• [YOUR INSTRUCTIONS] The answer is the data repeated in full, with no pictures included.

##### MATERIAL PROVIDED

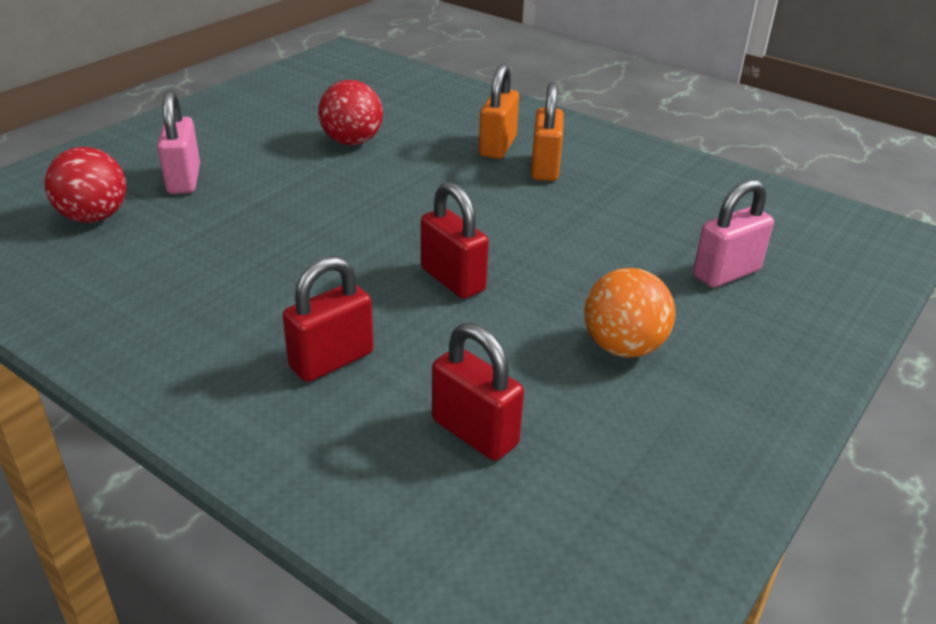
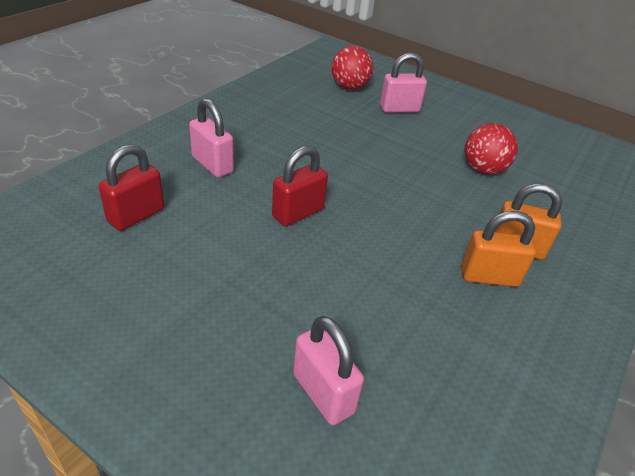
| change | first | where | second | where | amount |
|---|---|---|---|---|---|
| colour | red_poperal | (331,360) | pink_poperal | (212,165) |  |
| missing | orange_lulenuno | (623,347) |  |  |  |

##########

• [WRITTEN SOLUTION]
| change | first | where | second | where | amount |
|---|---|---|---|---|---|
| colour | red_poperal | (331,360) | pink_poperal | (212,165) |  |
| missing | orange_lulenuno | (623,347) |  |  |  |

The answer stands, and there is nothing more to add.